## begin

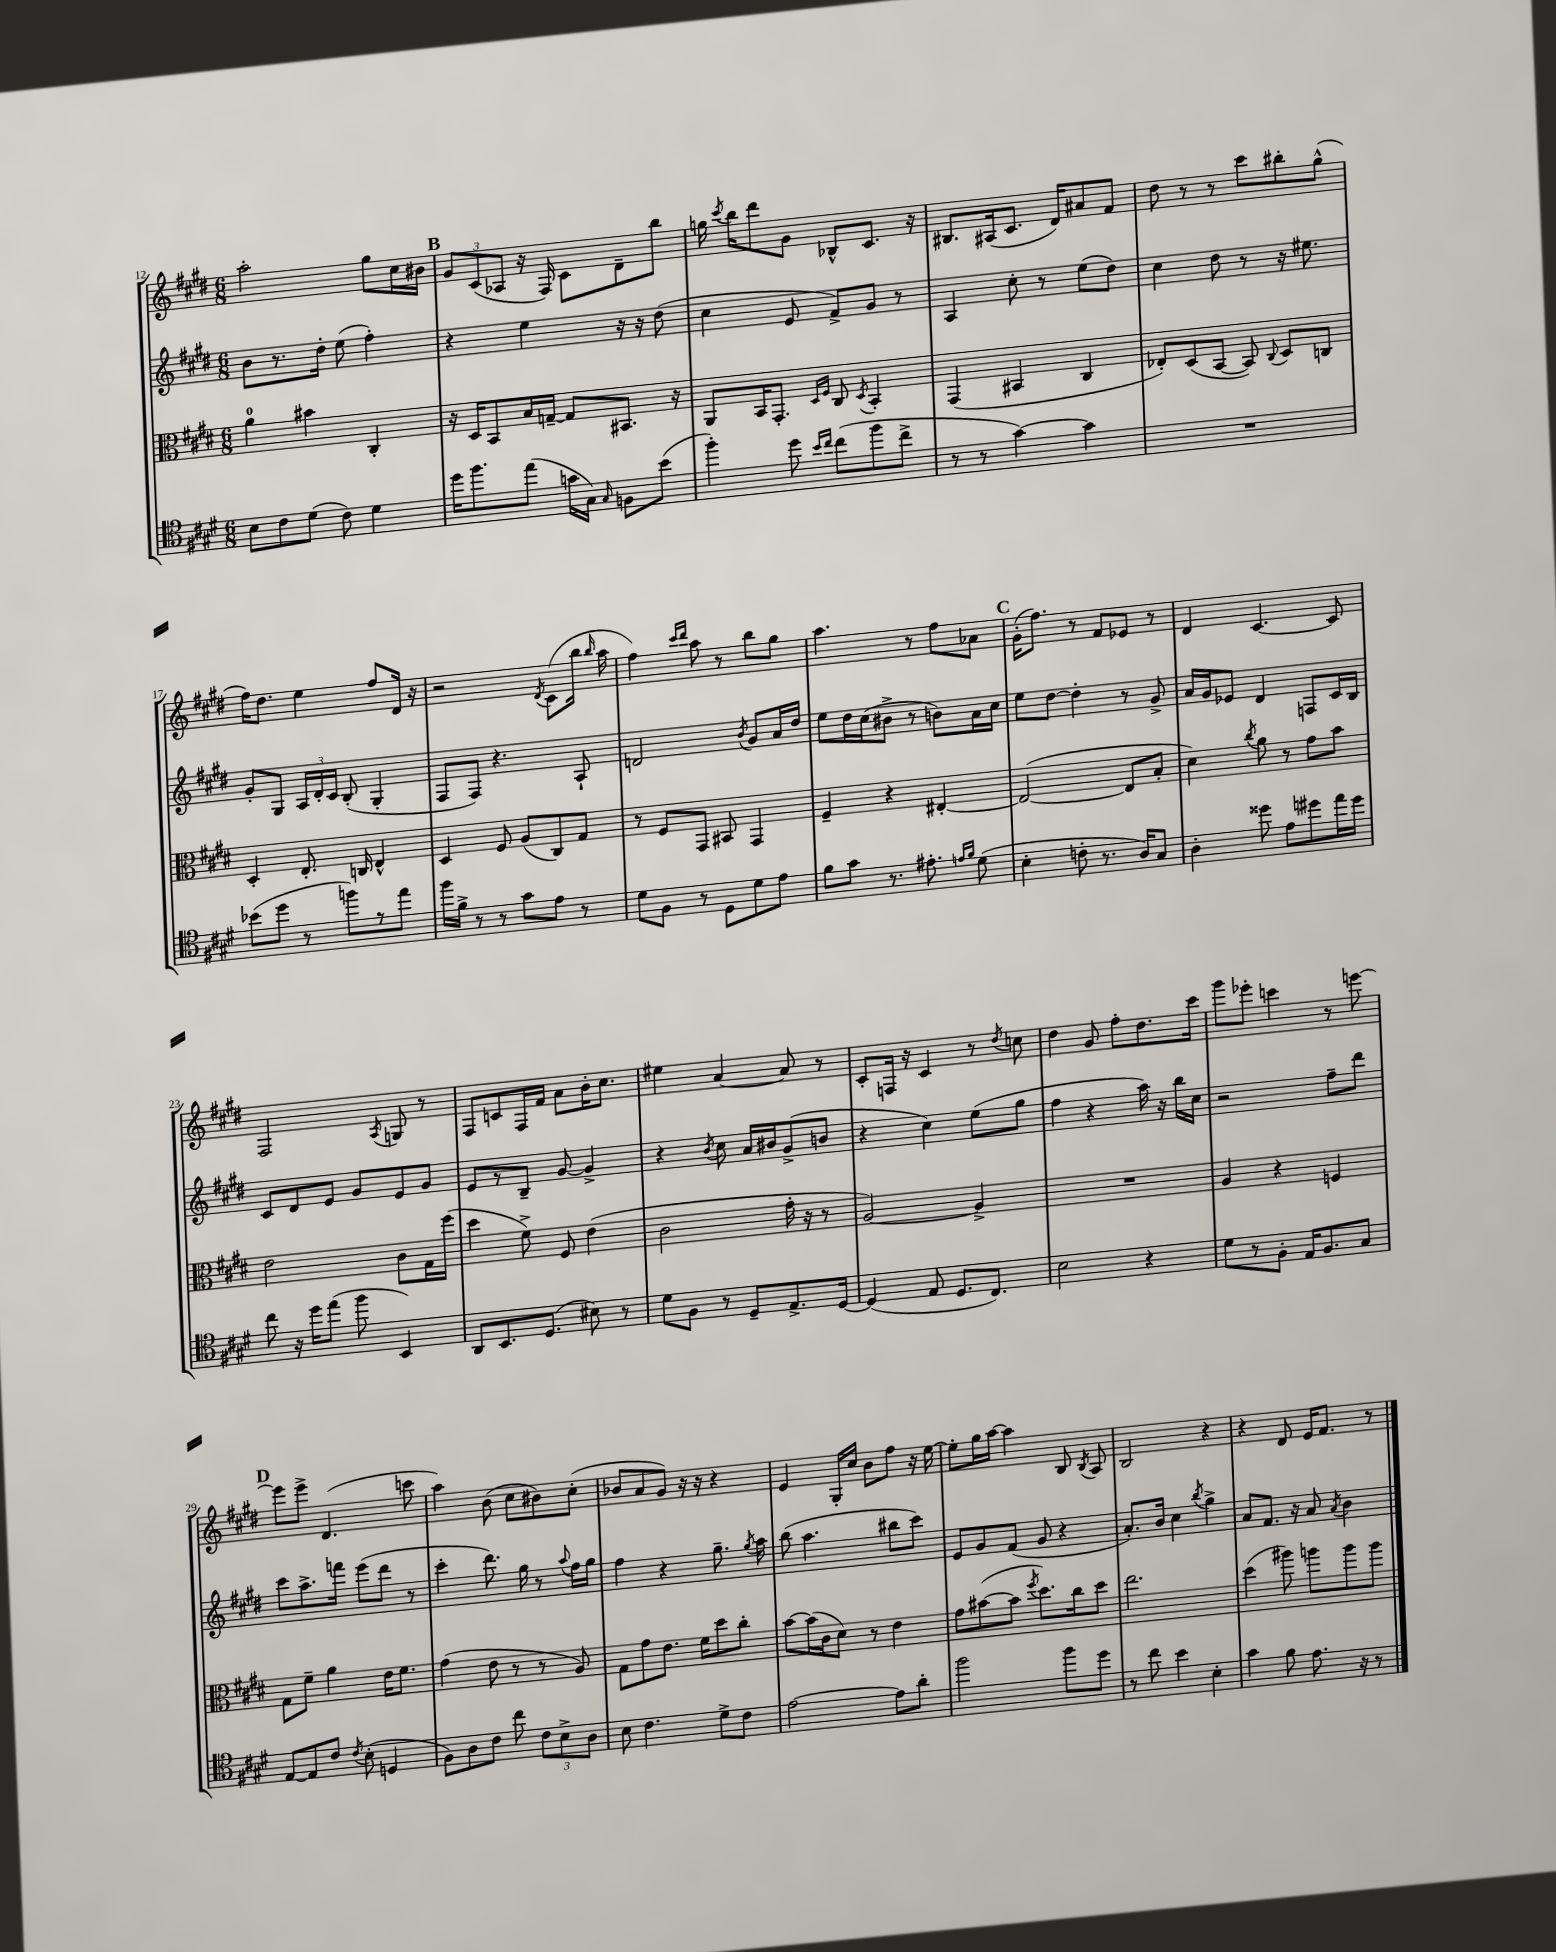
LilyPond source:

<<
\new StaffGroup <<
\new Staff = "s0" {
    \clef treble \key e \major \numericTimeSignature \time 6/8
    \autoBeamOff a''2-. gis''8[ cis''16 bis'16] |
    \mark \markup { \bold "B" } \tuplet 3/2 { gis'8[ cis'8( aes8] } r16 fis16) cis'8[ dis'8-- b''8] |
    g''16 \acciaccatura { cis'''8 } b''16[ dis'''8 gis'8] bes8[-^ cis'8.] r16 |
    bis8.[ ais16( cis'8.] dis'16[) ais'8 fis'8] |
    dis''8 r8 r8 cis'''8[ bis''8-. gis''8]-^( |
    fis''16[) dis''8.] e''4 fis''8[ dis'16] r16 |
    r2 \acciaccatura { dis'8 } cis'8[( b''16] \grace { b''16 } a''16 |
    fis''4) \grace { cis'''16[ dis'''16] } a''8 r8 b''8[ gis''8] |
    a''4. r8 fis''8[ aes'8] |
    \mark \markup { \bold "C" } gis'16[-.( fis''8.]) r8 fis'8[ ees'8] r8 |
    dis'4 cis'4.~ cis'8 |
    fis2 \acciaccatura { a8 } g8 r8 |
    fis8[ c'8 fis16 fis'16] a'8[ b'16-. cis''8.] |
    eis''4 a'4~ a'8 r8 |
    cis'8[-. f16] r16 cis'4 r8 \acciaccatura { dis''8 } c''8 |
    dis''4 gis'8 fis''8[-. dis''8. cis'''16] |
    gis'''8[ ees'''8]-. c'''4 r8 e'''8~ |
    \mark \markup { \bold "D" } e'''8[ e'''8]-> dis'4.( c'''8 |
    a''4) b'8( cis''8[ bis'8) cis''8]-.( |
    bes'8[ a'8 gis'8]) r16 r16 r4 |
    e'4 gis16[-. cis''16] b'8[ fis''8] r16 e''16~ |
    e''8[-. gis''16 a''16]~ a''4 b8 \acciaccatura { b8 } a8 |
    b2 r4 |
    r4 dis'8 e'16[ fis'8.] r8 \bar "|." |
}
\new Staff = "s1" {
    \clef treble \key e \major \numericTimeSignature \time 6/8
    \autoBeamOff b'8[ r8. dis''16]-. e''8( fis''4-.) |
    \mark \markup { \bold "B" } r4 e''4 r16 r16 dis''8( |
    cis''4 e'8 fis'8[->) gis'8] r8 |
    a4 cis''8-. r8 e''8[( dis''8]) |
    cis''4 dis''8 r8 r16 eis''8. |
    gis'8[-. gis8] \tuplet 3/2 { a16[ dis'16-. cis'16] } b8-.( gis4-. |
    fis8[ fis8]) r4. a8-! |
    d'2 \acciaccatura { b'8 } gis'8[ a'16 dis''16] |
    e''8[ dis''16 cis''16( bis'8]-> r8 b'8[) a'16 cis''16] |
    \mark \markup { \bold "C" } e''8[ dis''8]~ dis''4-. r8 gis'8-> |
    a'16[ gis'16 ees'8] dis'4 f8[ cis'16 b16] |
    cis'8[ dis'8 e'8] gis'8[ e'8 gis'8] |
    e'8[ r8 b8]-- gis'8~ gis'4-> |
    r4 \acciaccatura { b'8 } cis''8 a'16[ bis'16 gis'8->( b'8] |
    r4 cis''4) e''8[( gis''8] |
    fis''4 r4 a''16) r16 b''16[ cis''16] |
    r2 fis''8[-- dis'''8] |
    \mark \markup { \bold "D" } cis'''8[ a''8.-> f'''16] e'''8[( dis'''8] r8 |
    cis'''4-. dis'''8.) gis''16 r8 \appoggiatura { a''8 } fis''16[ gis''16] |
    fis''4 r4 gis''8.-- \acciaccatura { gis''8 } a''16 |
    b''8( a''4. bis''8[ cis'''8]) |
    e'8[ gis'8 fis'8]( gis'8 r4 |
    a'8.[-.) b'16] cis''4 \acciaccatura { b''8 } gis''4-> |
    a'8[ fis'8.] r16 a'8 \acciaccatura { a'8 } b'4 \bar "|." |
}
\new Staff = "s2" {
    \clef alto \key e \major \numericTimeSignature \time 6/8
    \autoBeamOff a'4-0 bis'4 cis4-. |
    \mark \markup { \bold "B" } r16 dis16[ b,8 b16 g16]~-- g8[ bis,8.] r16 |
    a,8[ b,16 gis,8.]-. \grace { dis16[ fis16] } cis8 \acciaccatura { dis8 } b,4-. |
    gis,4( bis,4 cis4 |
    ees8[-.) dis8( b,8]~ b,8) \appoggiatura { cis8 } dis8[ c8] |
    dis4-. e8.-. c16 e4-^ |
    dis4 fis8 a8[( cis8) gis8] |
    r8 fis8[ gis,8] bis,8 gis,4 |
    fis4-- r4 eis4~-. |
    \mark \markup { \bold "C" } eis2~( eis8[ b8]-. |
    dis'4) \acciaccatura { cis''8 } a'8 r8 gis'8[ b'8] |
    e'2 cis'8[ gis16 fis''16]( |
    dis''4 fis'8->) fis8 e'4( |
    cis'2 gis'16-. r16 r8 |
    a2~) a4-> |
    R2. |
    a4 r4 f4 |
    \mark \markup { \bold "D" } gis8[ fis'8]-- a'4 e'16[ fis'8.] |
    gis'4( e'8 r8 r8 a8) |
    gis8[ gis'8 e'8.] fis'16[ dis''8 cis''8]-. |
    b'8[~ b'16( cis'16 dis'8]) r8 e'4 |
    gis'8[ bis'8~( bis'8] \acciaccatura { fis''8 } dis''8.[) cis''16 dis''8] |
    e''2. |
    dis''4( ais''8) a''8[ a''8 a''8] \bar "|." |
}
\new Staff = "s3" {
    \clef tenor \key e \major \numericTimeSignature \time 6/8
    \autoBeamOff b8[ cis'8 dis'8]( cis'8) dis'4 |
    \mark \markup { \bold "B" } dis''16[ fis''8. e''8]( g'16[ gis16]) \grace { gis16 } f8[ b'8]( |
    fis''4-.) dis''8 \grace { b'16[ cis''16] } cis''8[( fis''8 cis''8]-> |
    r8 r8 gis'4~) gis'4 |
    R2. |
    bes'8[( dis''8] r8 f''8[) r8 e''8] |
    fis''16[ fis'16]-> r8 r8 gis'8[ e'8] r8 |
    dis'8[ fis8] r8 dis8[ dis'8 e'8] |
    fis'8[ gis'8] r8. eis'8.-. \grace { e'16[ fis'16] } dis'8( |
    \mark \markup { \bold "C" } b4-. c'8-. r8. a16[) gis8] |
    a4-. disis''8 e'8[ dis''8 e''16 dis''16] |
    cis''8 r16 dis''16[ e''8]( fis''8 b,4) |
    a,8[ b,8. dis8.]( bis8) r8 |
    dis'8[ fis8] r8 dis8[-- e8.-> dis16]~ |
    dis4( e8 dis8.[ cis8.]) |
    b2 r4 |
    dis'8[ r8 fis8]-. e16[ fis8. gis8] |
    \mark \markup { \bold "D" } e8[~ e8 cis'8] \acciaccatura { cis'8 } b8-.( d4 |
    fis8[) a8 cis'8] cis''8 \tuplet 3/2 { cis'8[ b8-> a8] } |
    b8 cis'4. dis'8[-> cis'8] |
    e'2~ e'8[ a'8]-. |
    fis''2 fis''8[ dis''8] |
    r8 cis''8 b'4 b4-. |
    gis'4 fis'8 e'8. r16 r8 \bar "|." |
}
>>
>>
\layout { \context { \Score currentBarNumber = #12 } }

## end

• [PROBLEM STATEMENT] Please report how many lines of the records contain the string "autoBeamOff". Give only the number.

• [RESPONSE] 4